=== Data for this task ===
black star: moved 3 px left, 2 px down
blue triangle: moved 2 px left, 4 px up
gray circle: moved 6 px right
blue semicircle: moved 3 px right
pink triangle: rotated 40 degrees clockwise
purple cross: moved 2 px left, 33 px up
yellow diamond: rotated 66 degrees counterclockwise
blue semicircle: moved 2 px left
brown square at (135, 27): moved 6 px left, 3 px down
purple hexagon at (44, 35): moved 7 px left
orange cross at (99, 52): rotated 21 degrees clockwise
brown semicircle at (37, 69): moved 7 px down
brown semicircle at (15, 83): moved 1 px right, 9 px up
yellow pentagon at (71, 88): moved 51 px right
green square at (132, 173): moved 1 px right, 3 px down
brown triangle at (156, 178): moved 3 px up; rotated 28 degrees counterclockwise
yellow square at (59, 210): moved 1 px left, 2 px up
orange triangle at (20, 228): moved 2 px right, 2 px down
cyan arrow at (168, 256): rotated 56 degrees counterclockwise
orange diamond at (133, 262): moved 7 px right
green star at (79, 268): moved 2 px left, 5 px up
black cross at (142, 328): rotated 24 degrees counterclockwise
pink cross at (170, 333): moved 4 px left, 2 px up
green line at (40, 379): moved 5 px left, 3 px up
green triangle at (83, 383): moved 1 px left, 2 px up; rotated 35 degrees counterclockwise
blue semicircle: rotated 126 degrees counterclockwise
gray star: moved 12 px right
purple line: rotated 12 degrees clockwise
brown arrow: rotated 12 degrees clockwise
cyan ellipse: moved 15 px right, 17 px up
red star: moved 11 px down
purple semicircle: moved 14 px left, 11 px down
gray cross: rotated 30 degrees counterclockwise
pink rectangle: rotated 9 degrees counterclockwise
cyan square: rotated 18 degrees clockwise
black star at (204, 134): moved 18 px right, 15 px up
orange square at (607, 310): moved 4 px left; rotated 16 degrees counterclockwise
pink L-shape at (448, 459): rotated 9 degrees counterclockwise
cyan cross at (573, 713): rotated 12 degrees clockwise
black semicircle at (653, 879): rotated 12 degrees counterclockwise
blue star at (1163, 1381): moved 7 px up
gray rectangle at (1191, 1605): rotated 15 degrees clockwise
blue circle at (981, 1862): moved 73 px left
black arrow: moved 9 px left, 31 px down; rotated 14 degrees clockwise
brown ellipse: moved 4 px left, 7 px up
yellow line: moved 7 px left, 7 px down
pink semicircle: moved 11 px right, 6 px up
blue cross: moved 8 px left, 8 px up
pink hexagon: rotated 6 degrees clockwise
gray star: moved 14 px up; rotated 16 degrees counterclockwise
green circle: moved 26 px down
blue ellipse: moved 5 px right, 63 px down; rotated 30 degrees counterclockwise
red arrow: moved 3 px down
===
Work to be completed: Keep to the lines from the one containing "black arrow: moved" to the end of the entries above, and retype them exactly.

Exercise result:
black arrow: moved 9 px left, 31 px down; rotated 14 degrees clockwise
brown ellipse: moved 4 px left, 7 px up
yellow line: moved 7 px left, 7 px down
pink semicircle: moved 11 px right, 6 px up
blue cross: moved 8 px left, 8 px up
pink hexagon: rotated 6 degrees clockwise
gray star: moved 14 px up; rotated 16 degrees counterclockwise
green circle: moved 26 px down
blue ellipse: moved 5 px right, 63 px down; rotated 30 degrees counterclockwise
red arrow: moved 3 px down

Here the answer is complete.